**Required action**: Restate each of the lines below word for word and drop every picture.

**Data for this exercise**:

++++++++

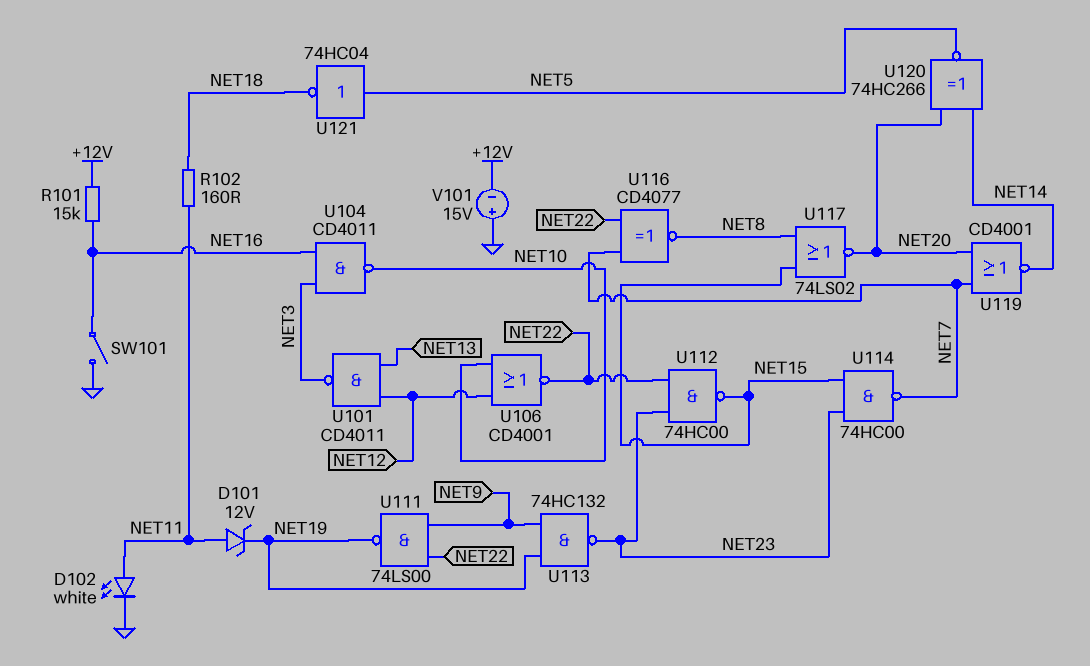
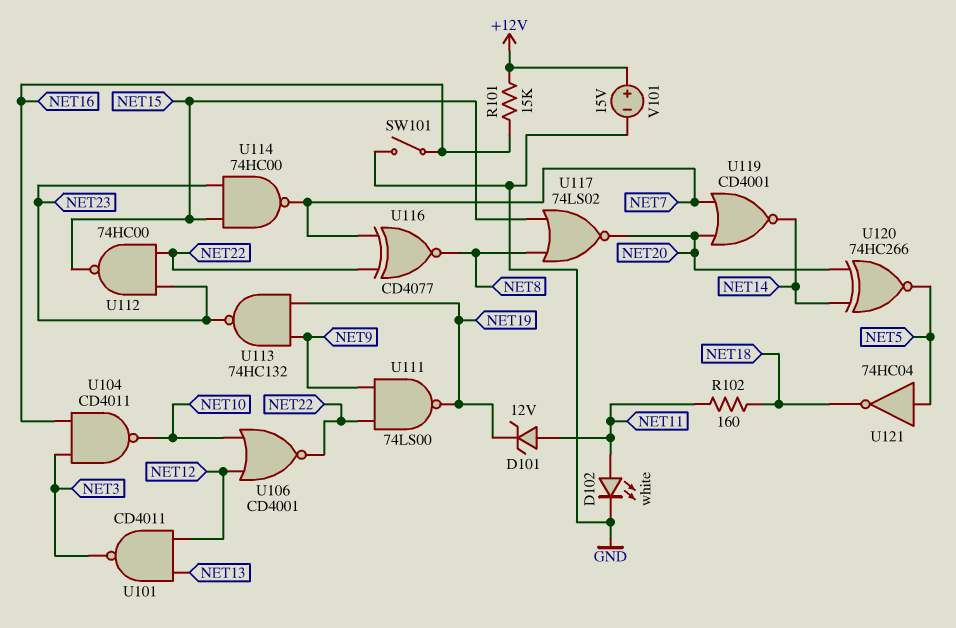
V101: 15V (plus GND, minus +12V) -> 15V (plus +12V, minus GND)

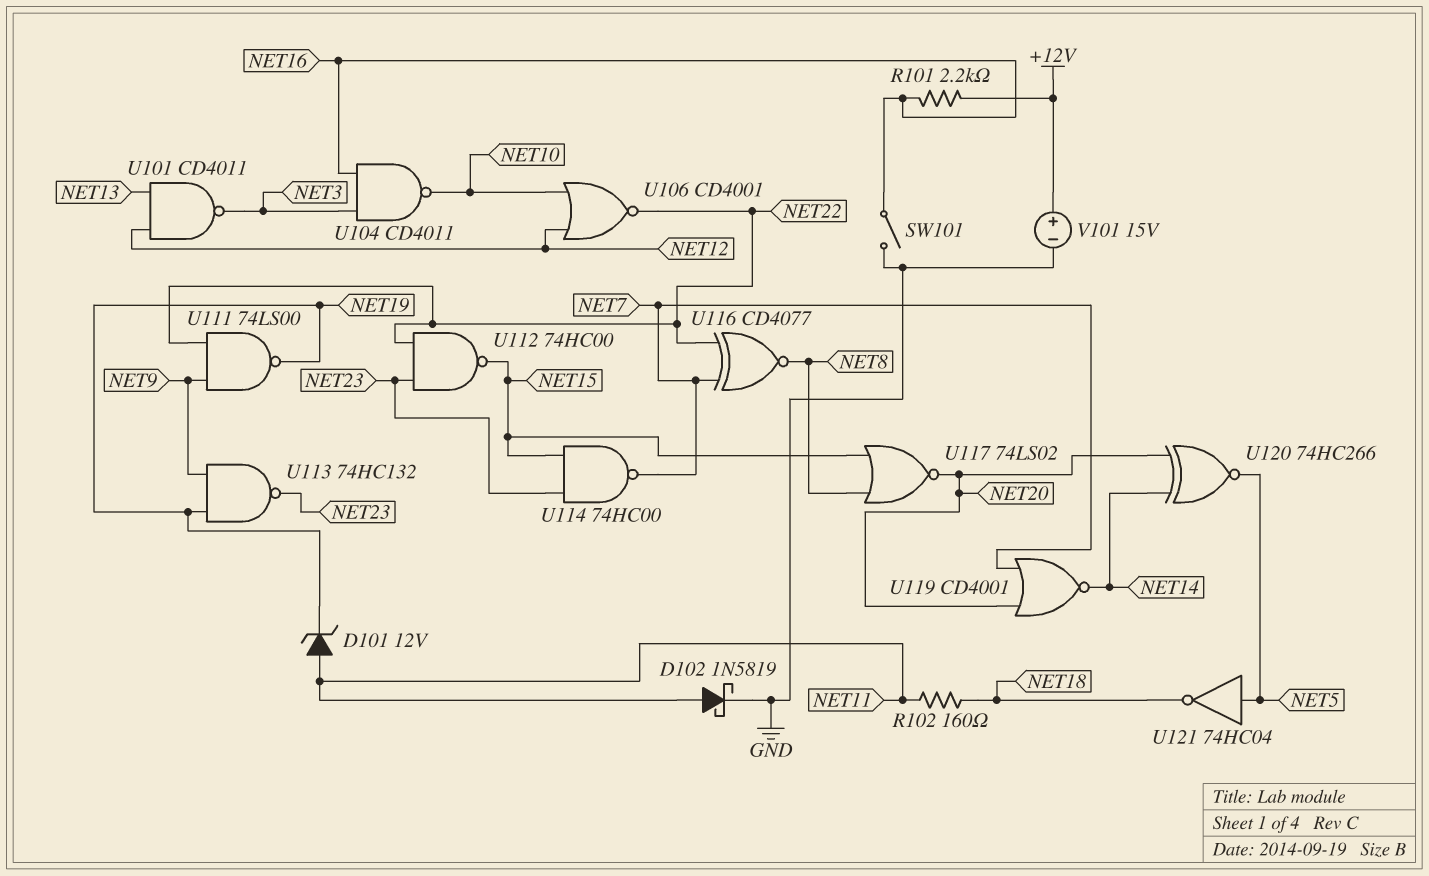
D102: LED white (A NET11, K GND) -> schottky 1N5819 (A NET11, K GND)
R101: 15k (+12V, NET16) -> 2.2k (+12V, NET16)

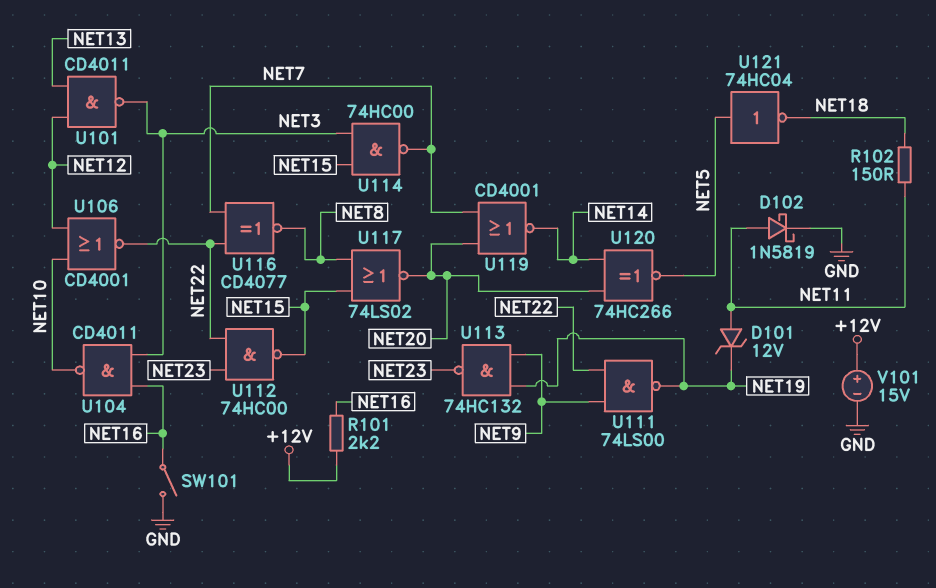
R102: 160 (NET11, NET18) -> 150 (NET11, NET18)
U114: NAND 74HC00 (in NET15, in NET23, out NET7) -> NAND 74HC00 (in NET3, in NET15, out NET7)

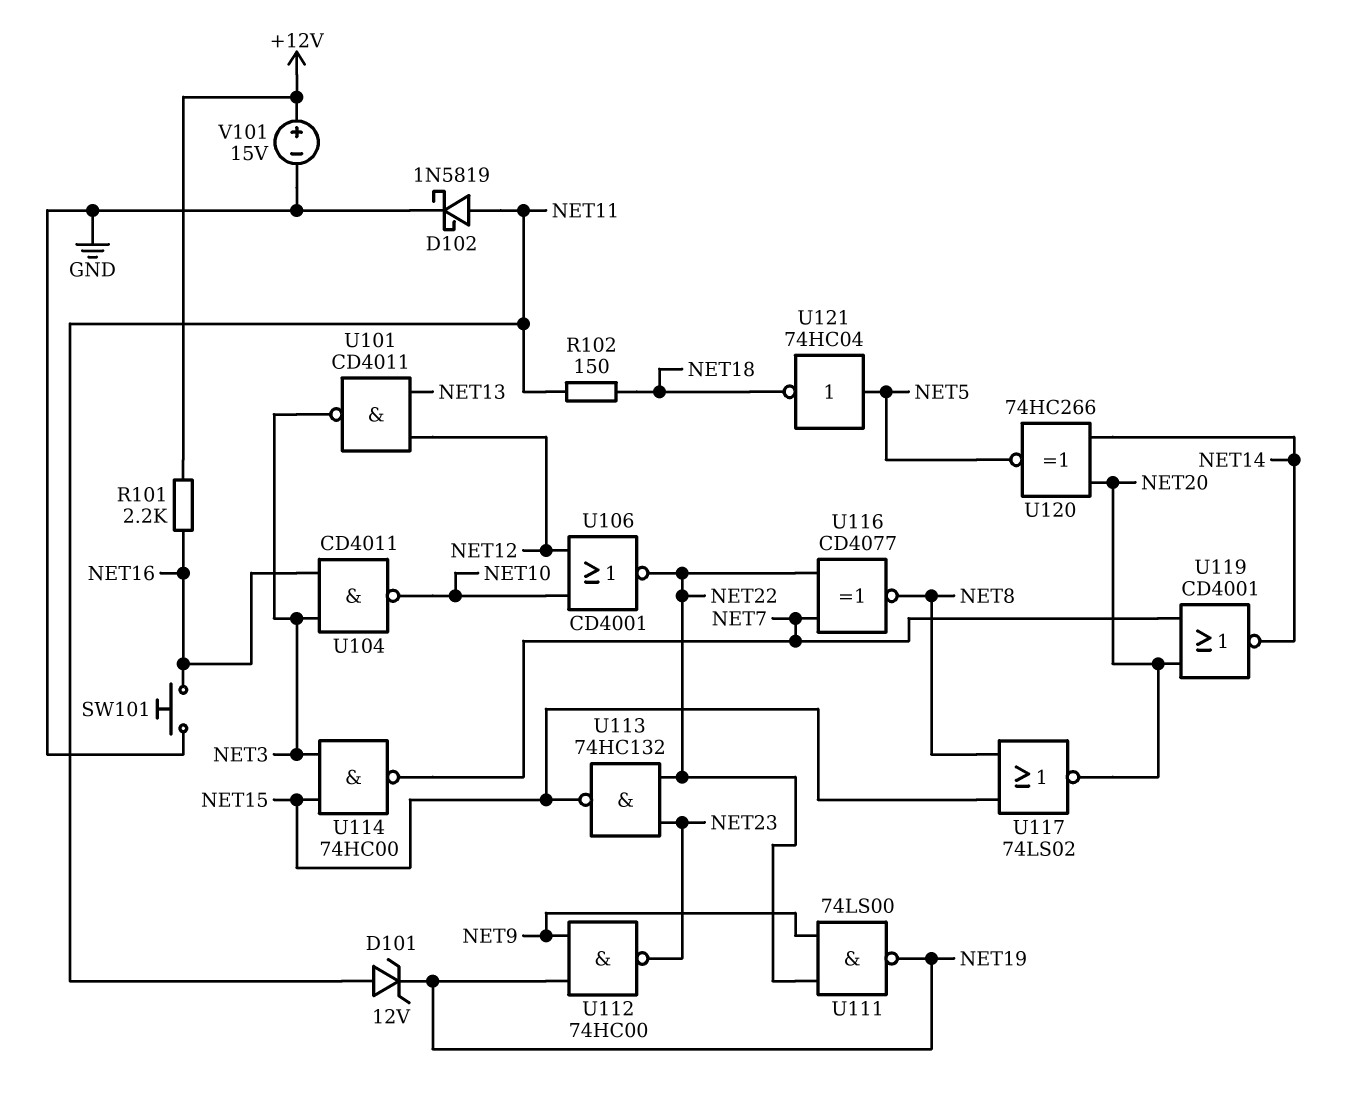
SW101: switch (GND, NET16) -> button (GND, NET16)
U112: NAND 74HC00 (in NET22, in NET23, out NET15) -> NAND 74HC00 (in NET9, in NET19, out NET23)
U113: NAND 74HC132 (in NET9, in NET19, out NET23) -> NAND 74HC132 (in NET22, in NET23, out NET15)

++++++++

**Solution to the problem**:
V101: 15V (plus GND, minus +12V) -> 15V (plus +12V, minus GND)

D102: LED white (A NET11, K GND) -> schottky 1N5819 (A NET11, K GND)
R101: 15k (+12V, NET16) -> 2.2k (+12V, NET16)

R102: 160 (NET11, NET18) -> 150 (NET11, NET18)
U114: NAND 74HC00 (in NET15, in NET23, out NET7) -> NAND 74HC00 (in NET3, in NET15, out NET7)

SW101: switch (GND, NET16) -> button (GND, NET16)
U112: NAND 74HC00 (in NET22, in NET23, out NET15) -> NAND 74HC00 (in NET9, in NET19, out NET23)
U113: NAND 74HC132 (in NET9, in NET19, out NET23) -> NAND 74HC132 (in NET22, in NET23, out NET15)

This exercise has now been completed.